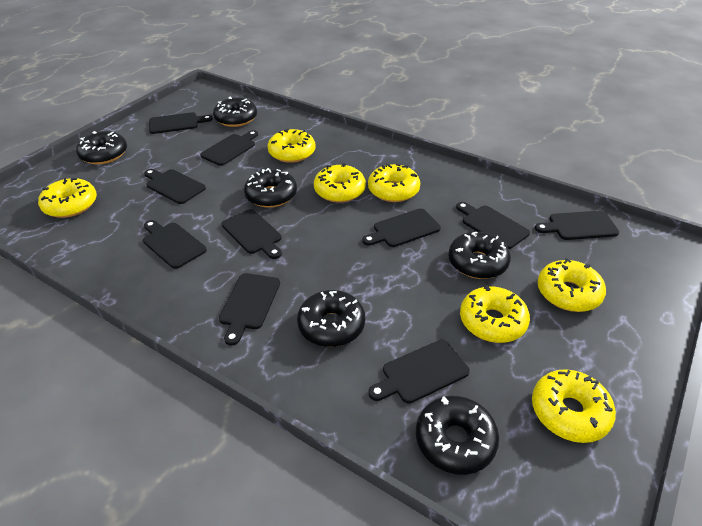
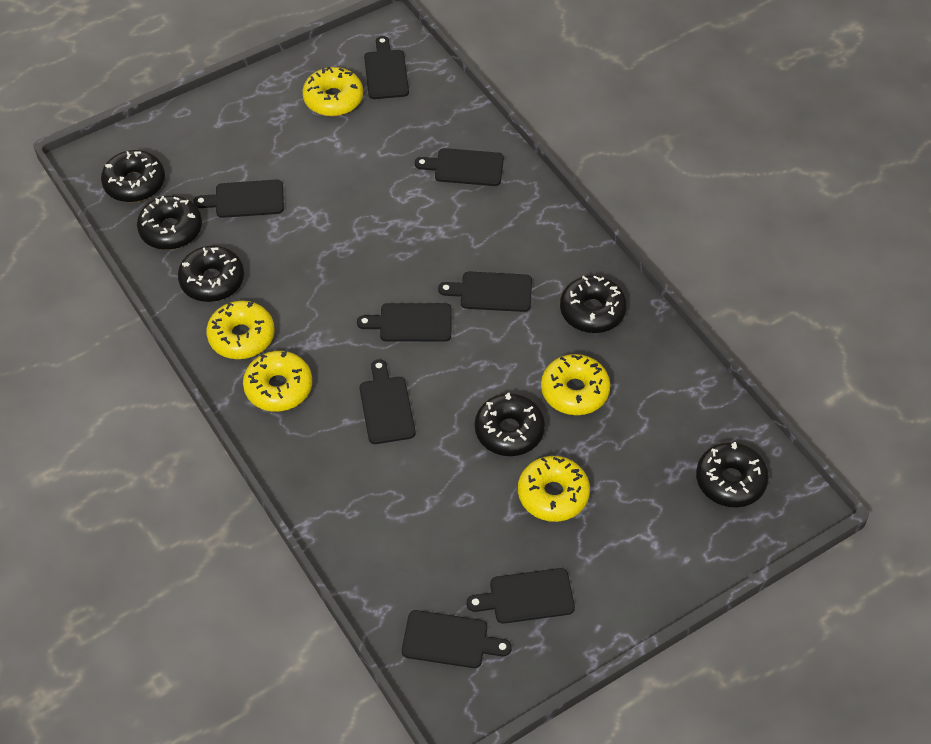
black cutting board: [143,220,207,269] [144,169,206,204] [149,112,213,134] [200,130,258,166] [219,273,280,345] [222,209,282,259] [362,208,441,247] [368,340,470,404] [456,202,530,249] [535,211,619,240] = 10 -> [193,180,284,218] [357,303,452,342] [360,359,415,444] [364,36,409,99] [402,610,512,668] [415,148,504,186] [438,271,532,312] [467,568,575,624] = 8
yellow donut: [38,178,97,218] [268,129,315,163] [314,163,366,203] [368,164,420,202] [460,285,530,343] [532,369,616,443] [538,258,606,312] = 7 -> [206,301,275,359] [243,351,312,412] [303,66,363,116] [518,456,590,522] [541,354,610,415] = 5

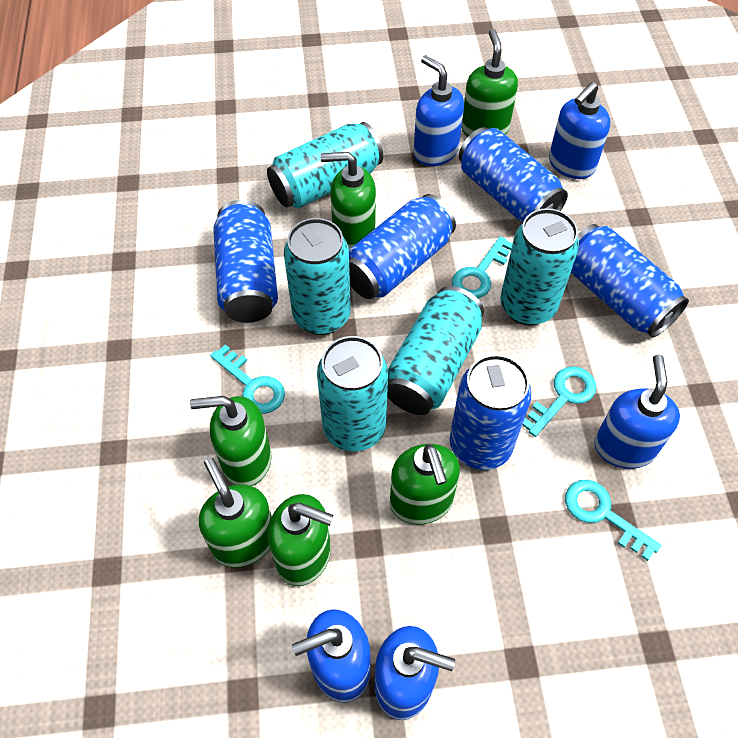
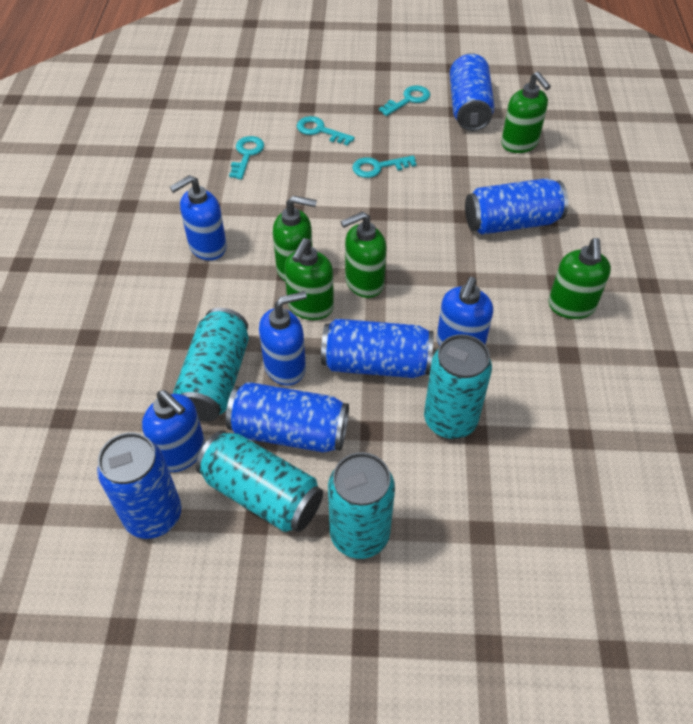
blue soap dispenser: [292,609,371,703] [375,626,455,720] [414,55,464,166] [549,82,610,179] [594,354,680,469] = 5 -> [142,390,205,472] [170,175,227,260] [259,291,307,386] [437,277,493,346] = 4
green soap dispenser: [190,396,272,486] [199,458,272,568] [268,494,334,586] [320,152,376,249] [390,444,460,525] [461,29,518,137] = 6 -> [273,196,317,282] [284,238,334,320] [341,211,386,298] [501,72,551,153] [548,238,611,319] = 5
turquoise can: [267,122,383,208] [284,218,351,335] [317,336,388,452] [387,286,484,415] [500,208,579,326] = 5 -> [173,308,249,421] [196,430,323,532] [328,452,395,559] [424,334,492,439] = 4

——————

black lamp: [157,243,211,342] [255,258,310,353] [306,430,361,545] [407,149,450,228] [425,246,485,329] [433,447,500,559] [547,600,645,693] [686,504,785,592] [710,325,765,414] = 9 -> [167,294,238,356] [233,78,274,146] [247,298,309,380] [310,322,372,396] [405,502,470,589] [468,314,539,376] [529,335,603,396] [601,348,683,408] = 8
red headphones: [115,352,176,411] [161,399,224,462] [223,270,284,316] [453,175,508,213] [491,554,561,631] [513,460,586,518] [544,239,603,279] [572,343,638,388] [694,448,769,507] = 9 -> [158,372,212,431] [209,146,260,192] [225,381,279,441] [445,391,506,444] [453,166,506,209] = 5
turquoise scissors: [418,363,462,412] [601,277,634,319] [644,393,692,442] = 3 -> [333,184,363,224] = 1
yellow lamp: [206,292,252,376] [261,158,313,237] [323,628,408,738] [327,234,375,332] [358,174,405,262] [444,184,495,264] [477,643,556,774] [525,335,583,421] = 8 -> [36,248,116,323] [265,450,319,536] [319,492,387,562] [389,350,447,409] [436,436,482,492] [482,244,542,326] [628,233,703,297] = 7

——————

■ Your task ■
In the listing above, find the line containing "black cutting board: [143,220,207,269]" and the line containing "blue soap dispenser: [292,609,371,703]", then output those two lines and everything between them exactly as written, without the images.

■ Answer space ■
black cutting board: [143,220,207,269] [144,169,206,204] [149,112,213,134] [200,130,258,166] [219,273,280,345] [222,209,282,259] [362,208,441,247] [368,340,470,404] [456,202,530,249] [535,211,619,240] = 10 -> [193,180,284,218] [357,303,452,342] [360,359,415,444] [364,36,409,99] [402,610,512,668] [415,148,504,186] [438,271,532,312] [467,568,575,624] = 8
yellow donut: [38,178,97,218] [268,129,315,163] [314,163,366,203] [368,164,420,202] [460,285,530,343] [532,369,616,443] [538,258,606,312] = 7 -> [206,301,275,359] [243,351,312,412] [303,66,363,116] [518,456,590,522] [541,354,610,415] = 5

blue soap dispenser: [292,609,371,703] [375,626,455,720] [414,55,464,166] [549,82,610,179] [594,354,680,469] = 5 -> [142,390,205,472] [170,175,227,260] [259,291,307,386] [437,277,493,346] = 4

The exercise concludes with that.